--- What to work on ---
Could you retype the listing beneath, keeping each line exactly as it is?
=====
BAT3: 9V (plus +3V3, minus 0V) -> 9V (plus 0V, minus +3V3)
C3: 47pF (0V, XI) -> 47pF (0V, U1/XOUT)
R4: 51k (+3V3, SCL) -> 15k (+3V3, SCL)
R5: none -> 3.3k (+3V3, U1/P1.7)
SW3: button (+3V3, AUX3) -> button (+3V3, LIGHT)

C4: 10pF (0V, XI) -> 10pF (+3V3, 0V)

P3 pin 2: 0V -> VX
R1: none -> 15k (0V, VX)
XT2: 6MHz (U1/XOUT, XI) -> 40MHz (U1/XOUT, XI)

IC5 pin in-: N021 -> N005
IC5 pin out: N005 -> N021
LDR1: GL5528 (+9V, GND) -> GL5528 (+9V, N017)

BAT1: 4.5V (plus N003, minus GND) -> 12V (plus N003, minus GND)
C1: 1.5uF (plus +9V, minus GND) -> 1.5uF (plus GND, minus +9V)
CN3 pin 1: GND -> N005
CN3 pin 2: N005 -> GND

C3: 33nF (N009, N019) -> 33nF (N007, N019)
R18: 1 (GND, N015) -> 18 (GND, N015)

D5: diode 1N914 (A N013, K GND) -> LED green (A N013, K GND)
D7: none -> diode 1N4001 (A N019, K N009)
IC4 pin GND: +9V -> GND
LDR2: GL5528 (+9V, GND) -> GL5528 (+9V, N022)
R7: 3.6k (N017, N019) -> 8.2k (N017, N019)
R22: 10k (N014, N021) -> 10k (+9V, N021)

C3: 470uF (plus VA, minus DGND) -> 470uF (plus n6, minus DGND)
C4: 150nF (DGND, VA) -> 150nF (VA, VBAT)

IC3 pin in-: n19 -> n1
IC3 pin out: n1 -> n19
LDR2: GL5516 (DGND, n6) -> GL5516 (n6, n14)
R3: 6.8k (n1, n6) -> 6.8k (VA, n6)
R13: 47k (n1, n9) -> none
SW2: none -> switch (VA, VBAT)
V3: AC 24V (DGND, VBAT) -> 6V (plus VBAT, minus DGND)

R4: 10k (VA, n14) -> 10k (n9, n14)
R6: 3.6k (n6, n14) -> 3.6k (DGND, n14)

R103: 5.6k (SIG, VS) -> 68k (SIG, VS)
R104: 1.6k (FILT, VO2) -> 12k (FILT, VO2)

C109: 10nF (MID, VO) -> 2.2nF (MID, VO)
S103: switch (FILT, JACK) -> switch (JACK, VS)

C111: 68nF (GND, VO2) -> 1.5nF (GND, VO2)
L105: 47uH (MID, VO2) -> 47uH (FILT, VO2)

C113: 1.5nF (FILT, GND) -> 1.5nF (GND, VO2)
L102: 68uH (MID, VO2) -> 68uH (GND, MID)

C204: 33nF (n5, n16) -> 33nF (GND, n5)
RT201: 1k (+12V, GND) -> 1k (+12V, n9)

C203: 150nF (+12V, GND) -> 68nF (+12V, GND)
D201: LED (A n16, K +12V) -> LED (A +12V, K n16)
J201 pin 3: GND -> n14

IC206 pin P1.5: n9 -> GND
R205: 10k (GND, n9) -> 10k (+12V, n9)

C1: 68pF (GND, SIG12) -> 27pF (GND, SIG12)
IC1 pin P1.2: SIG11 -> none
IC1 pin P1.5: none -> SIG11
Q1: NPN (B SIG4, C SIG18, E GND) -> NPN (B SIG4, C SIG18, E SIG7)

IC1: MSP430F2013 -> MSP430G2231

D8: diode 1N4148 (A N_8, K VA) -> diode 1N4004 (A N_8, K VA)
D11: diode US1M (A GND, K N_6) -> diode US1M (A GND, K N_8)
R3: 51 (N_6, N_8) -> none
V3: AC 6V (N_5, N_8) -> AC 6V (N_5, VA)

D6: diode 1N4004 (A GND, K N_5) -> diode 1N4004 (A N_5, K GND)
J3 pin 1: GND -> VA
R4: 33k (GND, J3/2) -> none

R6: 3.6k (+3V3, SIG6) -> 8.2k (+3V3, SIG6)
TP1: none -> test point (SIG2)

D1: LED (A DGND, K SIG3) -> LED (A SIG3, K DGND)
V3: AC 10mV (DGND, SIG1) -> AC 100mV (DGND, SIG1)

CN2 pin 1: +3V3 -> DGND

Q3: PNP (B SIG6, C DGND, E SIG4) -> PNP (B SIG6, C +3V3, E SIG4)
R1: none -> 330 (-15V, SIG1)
=====
--- Final answer ---
BAT3: 9V (plus +3V3, minus 0V) -> 9V (plus 0V, minus +3V3)
C3: 47pF (0V, XI) -> 47pF (0V, U1/XOUT)
R4: 51k (+3V3, SCL) -> 15k (+3V3, SCL)
R5: none -> 3.3k (+3V3, U1/P1.7)
SW3: button (+3V3, AUX3) -> button (+3V3, LIGHT)

C4: 10pF (0V, XI) -> 10pF (+3V3, 0V)

P3 pin 2: 0V -> VX
R1: none -> 15k (0V, VX)
XT2: 6MHz (U1/XOUT, XI) -> 40MHz (U1/XOUT, XI)

IC5 pin in-: N021 -> N005
IC5 pin out: N005 -> N021
LDR1: GL5528 (+9V, GND) -> GL5528 (+9V, N017)

BAT1: 4.5V (plus N003, minus GND) -> 12V (plus N003, minus GND)
C1: 1.5uF (plus +9V, minus GND) -> 1.5uF (plus GND, minus +9V)
CN3 pin 1: GND -> N005
CN3 pin 2: N005 -> GND

C3: 33nF (N009, N019) -> 33nF (N007, N019)
R18: 1 (GND, N015) -> 18 (GND, N015)

D5: diode 1N914 (A N013, K GND) -> LED green (A N013, K GND)
D7: none -> diode 1N4001 (A N019, K N009)
IC4 pin GND: +9V -> GND
LDR2: GL5528 (+9V, GND) -> GL5528 (+9V, N022)
R7: 3.6k (N017, N019) -> 8.2k (N017, N019)
R22: 10k (N014, N021) -> 10k (+9V, N021)

C3: 470uF (plus VA, minus DGND) -> 470uF (plus n6, minus DGND)
C4: 150nF (DGND, VA) -> 150nF (VA, VBAT)

IC3 pin in-: n19 -> n1
IC3 pin out: n1 -> n19
LDR2: GL5516 (DGND, n6) -> GL5516 (n6, n14)
R3: 6.8k (n1, n6) -> 6.8k (VA, n6)
R13: 47k (n1, n9) -> none
SW2: none -> switch (VA, VBAT)
V3: AC 24V (DGND, VBAT) -> 6V (plus VBAT, minus DGND)

R4: 10k (VA, n14) -> 10k (n9, n14)
R6: 3.6k (n6, n14) -> 3.6k (DGND, n14)

R103: 5.6k (SIG, VS) -> 68k (SIG, VS)
R104: 1.6k (FILT, VO2) -> 12k (FILT, VO2)

C109: 10nF (MID, VO) -> 2.2nF (MID, VO)
S103: switch (FILT, JACK) -> switch (JACK, VS)

C111: 68nF (GND, VO2) -> 1.5nF (GND, VO2)
L105: 47uH (MID, VO2) -> 47uH (FILT, VO2)

C113: 1.5nF (FILT, GND) -> 1.5nF (GND, VO2)
L102: 68uH (MID, VO2) -> 68uH (GND, MID)

C204: 33nF (n5, n16) -> 33nF (GND, n5)
RT201: 1k (+12V, GND) -> 1k (+12V, n9)

C203: 150nF (+12V, GND) -> 68nF (+12V, GND)
D201: LED (A n16, K +12V) -> LED (A +12V, K n16)
J201 pin 3: GND -> n14

IC206 pin P1.5: n9 -> GND
R205: 10k (GND, n9) -> 10k (+12V, n9)

C1: 68pF (GND, SIG12) -> 27pF (GND, SIG12)
IC1 pin P1.2: SIG11 -> none
IC1 pin P1.5: none -> SIG11
Q1: NPN (B SIG4, C SIG18, E GND) -> NPN (B SIG4, C SIG18, E SIG7)

IC1: MSP430F2013 -> MSP430G2231

D8: diode 1N4148 (A N_8, K VA) -> diode 1N4004 (A N_8, K VA)
D11: diode US1M (A GND, K N_6) -> diode US1M (A GND, K N_8)
R3: 51 (N_6, N_8) -> none
V3: AC 6V (N_5, N_8) -> AC 6V (N_5, VA)

D6: diode 1N4004 (A GND, K N_5) -> diode 1N4004 (A N_5, K GND)
J3 pin 1: GND -> VA
R4: 33k (GND, J3/2) -> none

R6: 3.6k (+3V3, SIG6) -> 8.2k (+3V3, SIG6)
TP1: none -> test point (SIG2)

D1: LED (A DGND, K SIG3) -> LED (A SIG3, K DGND)
V3: AC 10mV (DGND, SIG1) -> AC 100mV (DGND, SIG1)

CN2 pin 1: +3V3 -> DGND

Q3: PNP (B SIG6, C DGND, E SIG4) -> PNP (B SIG6, C +3V3, E SIG4)
R1: none -> 330 (-15V, SIG1)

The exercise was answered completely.